#### [Exercise details]
Give only the count of lines that contain "yellow" in the material.

#### [Material provided]
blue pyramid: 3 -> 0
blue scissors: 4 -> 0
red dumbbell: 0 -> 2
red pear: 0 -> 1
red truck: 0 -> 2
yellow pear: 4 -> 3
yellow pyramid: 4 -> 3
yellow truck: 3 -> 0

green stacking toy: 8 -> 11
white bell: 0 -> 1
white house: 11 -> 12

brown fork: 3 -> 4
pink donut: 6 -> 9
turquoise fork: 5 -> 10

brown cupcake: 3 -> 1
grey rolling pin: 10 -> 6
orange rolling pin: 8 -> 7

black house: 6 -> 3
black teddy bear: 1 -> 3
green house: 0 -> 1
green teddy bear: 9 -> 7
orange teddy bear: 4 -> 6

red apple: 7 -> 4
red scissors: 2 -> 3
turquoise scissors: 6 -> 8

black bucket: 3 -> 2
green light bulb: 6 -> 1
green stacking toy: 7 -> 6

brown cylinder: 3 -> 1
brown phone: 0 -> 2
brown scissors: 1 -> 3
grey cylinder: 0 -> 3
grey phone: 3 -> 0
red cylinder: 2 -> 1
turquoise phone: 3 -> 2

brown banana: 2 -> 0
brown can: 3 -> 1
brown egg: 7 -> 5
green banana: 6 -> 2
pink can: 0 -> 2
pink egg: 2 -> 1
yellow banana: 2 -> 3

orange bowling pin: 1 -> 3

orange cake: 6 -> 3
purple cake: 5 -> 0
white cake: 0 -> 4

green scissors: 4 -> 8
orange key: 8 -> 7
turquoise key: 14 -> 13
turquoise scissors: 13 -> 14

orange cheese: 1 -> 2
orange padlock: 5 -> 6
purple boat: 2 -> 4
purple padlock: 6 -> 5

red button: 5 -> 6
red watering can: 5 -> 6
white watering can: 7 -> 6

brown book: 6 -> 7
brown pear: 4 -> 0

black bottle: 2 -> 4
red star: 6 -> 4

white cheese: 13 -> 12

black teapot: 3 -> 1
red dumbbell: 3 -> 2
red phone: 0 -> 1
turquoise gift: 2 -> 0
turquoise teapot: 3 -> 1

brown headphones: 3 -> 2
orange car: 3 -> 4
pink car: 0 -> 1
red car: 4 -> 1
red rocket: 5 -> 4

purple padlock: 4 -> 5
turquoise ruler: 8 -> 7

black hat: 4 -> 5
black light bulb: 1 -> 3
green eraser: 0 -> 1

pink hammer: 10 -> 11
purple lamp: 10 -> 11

#### [Solution below]
4